TASK DETAILS: In the records that follow, the lines from the one containing "camera: 90 degrees left, 5 degrees down" to the one containing "brown cone [279,42,330,110]", inclusive, are to be given again exactly.
'''
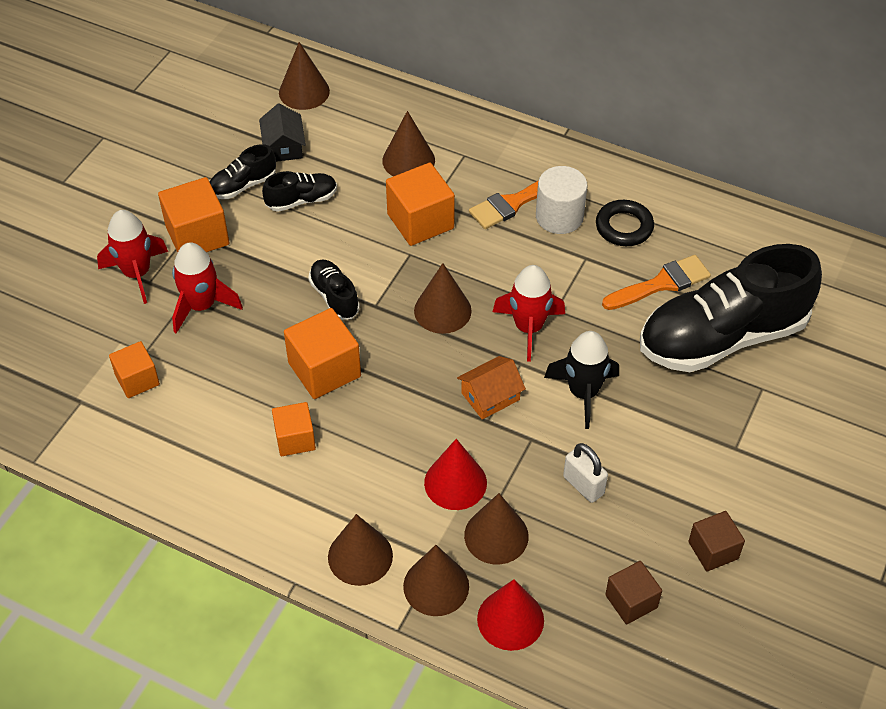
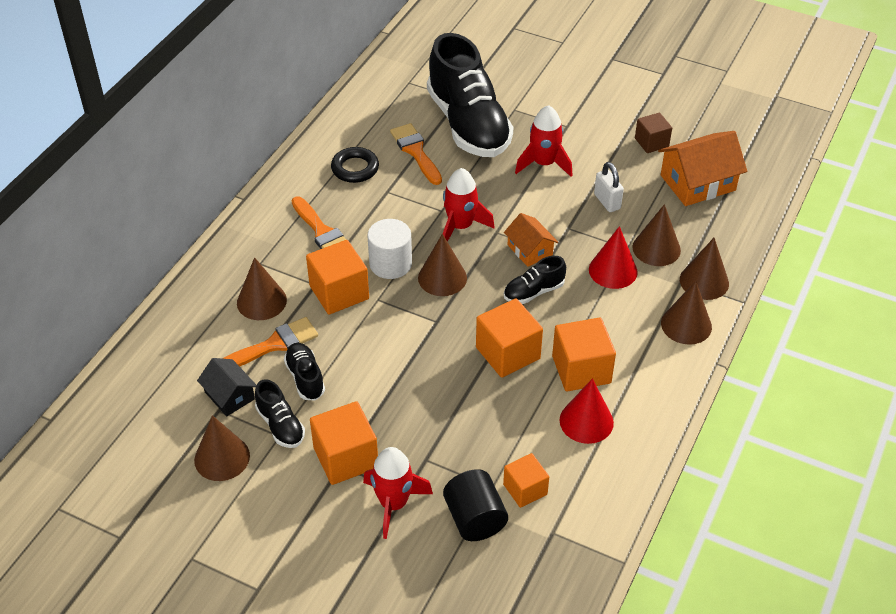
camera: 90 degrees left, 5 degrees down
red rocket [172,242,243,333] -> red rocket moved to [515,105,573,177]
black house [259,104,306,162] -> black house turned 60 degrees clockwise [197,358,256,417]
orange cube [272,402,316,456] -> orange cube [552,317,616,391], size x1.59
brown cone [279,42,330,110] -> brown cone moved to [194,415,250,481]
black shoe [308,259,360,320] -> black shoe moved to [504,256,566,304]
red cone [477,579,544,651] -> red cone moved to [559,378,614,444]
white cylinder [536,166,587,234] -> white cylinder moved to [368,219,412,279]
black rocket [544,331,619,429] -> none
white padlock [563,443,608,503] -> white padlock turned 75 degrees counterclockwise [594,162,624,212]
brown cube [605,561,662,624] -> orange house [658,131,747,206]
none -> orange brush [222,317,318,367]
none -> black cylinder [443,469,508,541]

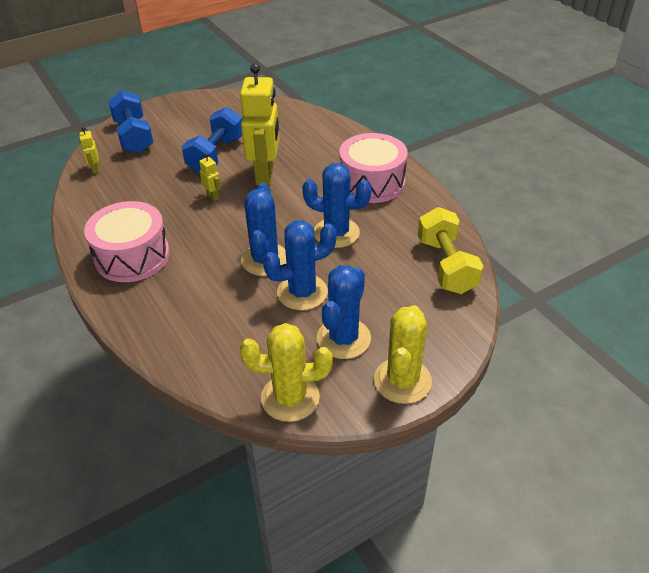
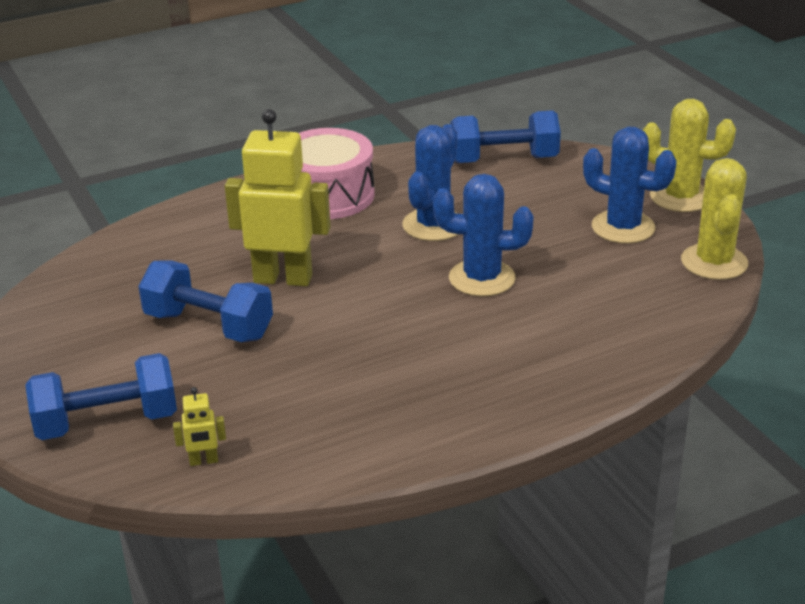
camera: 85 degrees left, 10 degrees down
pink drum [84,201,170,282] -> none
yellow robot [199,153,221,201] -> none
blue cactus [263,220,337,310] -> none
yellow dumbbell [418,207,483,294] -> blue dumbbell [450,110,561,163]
'''
'''
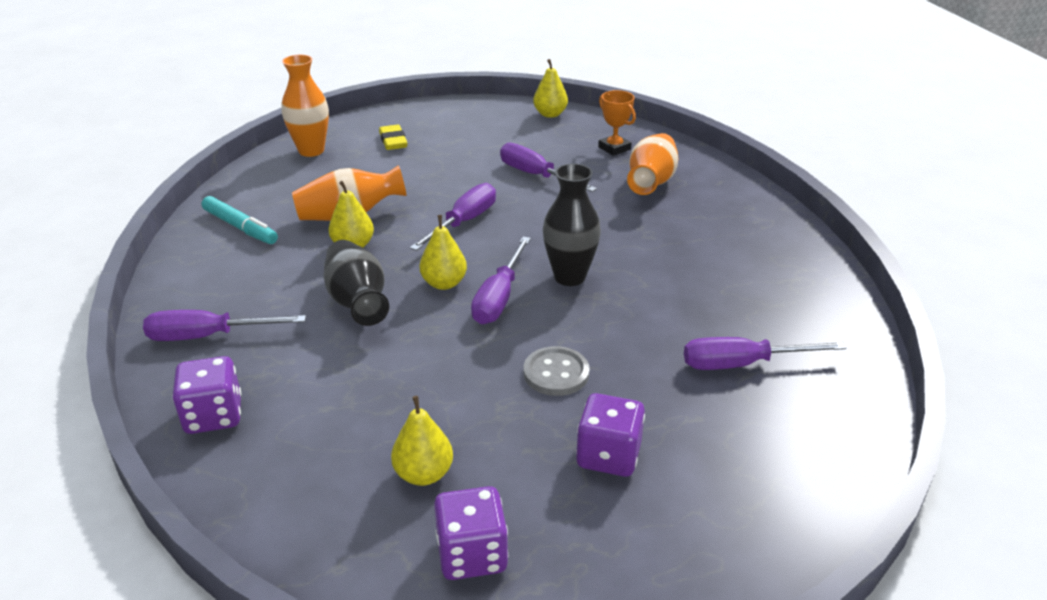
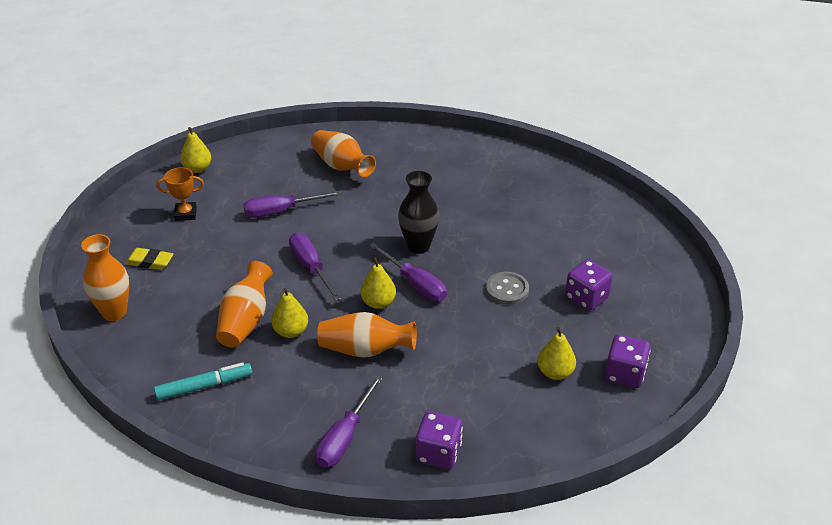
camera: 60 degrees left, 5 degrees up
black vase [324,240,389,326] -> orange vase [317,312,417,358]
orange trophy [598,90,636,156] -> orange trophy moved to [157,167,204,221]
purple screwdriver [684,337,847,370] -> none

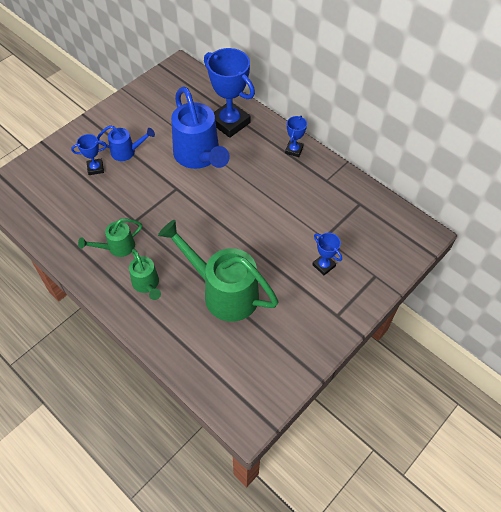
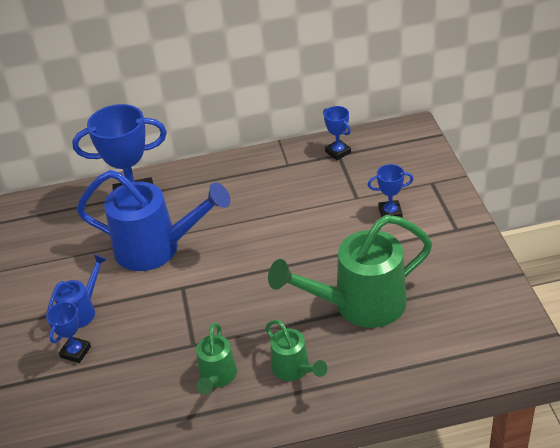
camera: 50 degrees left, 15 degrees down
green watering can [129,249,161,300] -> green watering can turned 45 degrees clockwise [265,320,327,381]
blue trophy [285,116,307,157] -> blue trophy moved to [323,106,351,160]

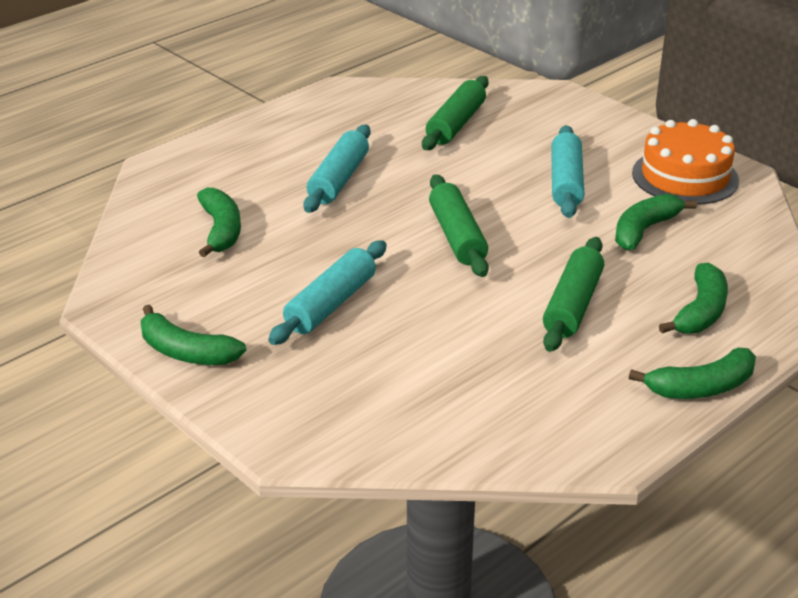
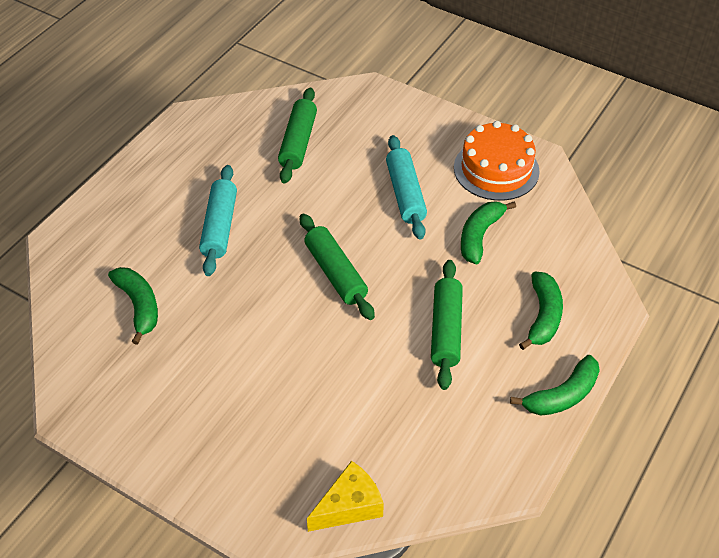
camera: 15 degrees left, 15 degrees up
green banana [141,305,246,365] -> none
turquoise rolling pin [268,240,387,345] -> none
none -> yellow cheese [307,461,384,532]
'''
OUTPUT:
camera: 90 degrees left, 5 degrees down
red rocket [172,242,243,333] -> red rocket moved to [515,105,573,177]
black house [259,104,306,162] -> black house turned 60 degrees clockwise [197,358,256,417]
orange cube [272,402,316,456] -> orange cube [552,317,616,391], size x1.59
brown cone [279,42,330,110] -> brown cone moved to [194,415,250,481]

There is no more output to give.